_WHAT IS BEING ASKED_: Every line below must be copied as written, except for pictures.

○ ○ ○ ○ ○

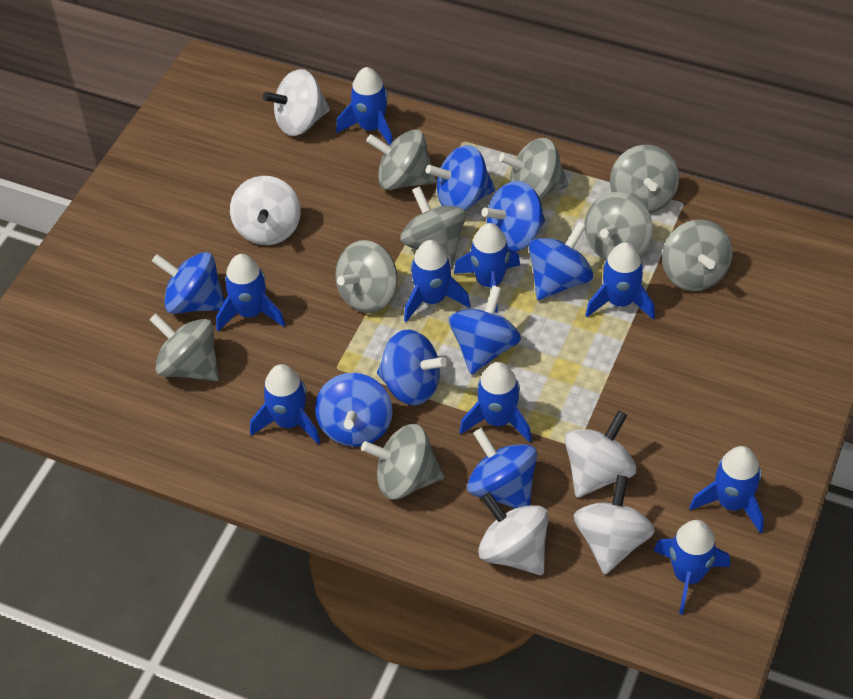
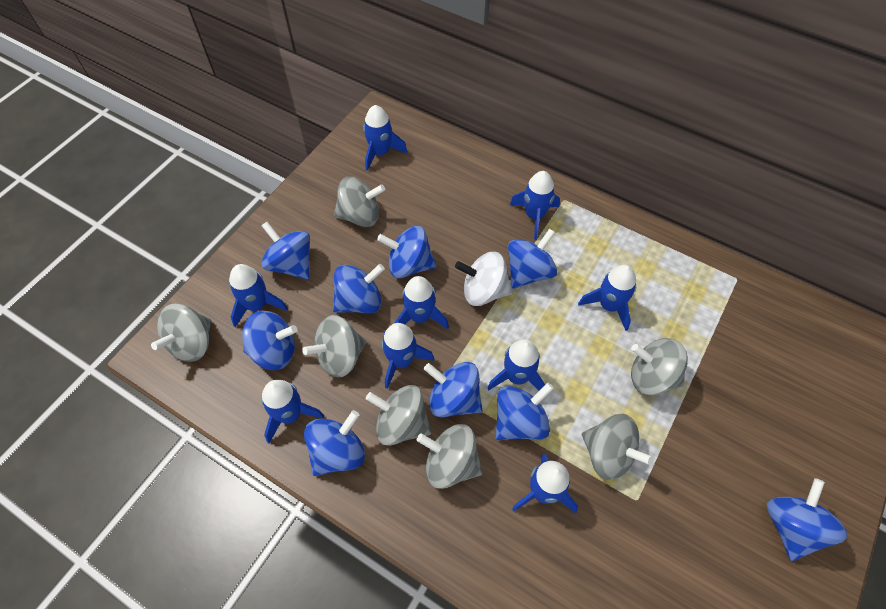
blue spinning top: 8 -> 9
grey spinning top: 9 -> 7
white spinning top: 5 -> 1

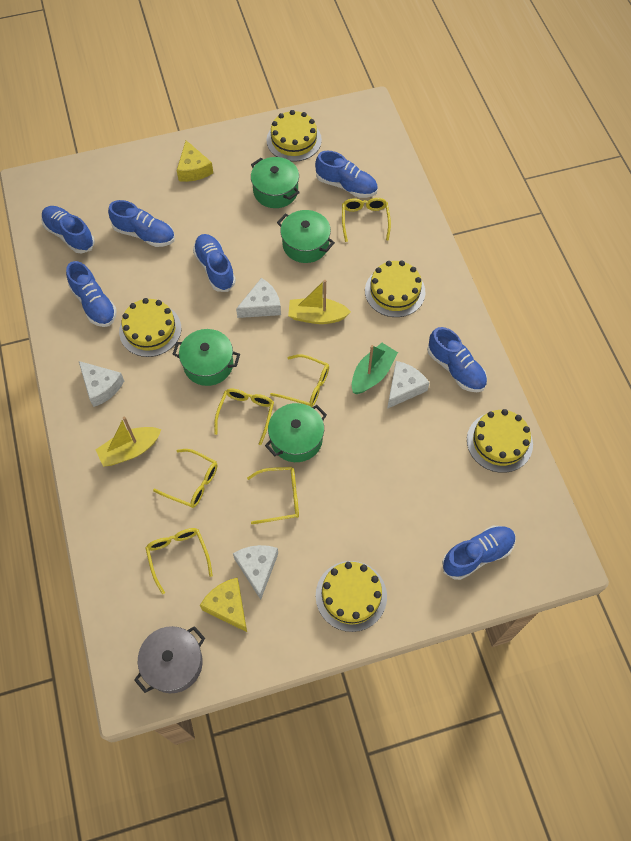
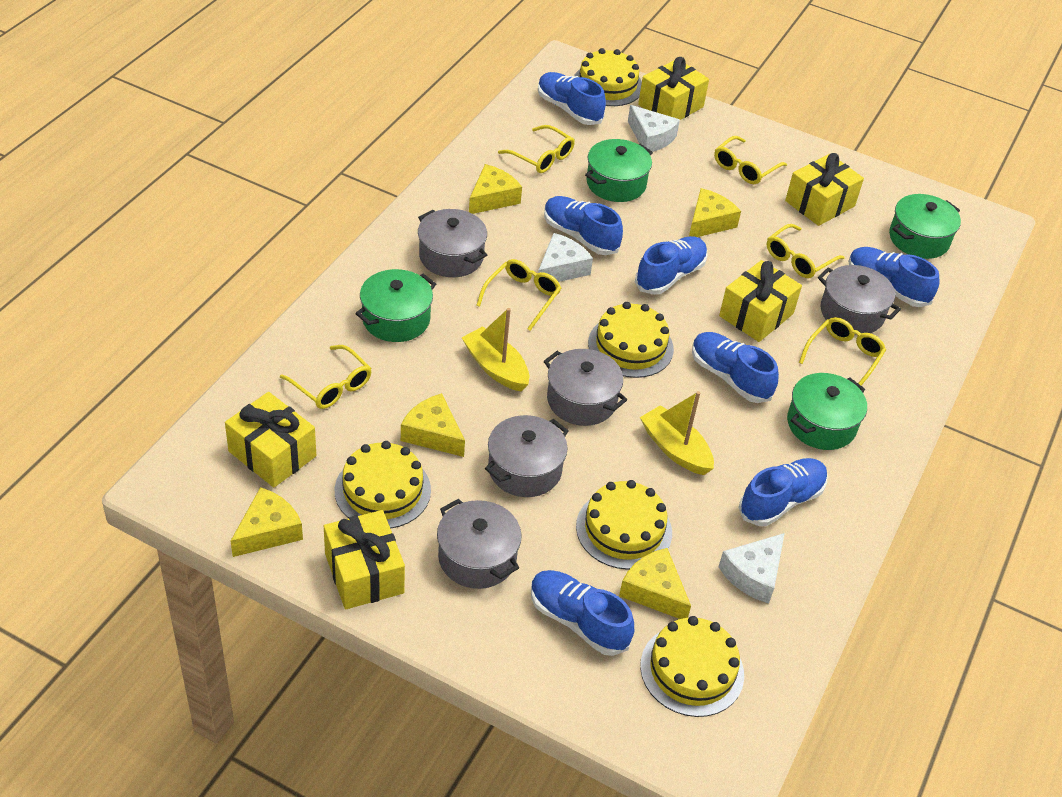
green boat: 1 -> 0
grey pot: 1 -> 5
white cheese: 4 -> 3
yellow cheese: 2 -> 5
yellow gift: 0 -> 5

○ ○ ○ ○ ○

_ANSWER BOX_:
blue spinning top: 8 -> 9
grey spinning top: 9 -> 7
white spinning top: 5 -> 1

green boat: 1 -> 0
grey pot: 1 -> 5
white cheese: 4 -> 3
yellow cheese: 2 -> 5
yellow gift: 0 -> 5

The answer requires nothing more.